======== Data to examine ========

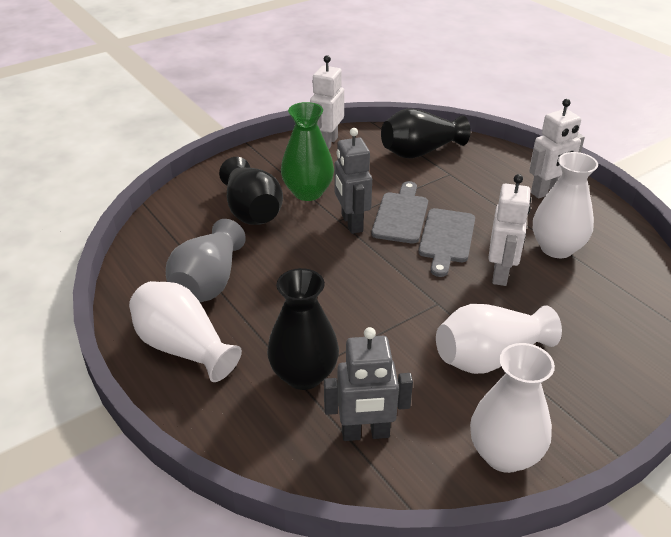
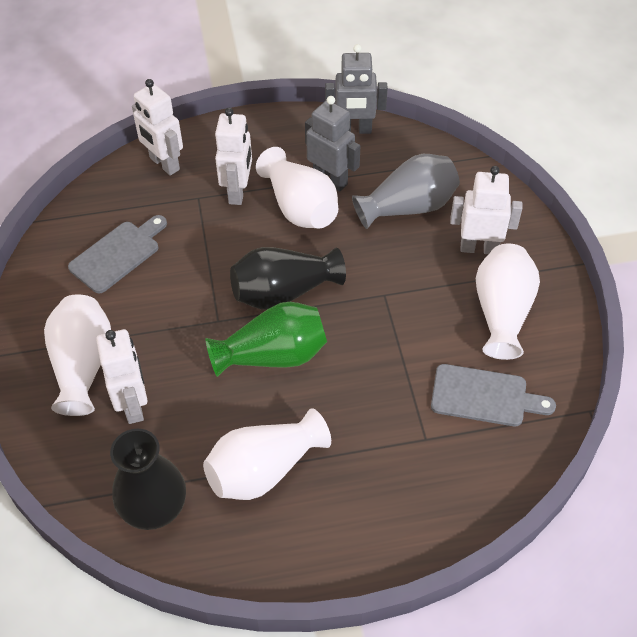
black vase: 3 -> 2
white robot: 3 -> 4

========
======== Data to examine ========

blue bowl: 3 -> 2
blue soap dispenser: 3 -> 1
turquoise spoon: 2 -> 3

========

● What to produce
Everything from the line with "blue bowl: 3 -> 2" through the line with "turquoise spoon: 2 -> 3" should be written out exactly as it appears above, end lines included, and nothing outside that range.

● Completed task
blue bowl: 3 -> 2
blue soap dispenser: 3 -> 1
turquoise spoon: 2 -> 3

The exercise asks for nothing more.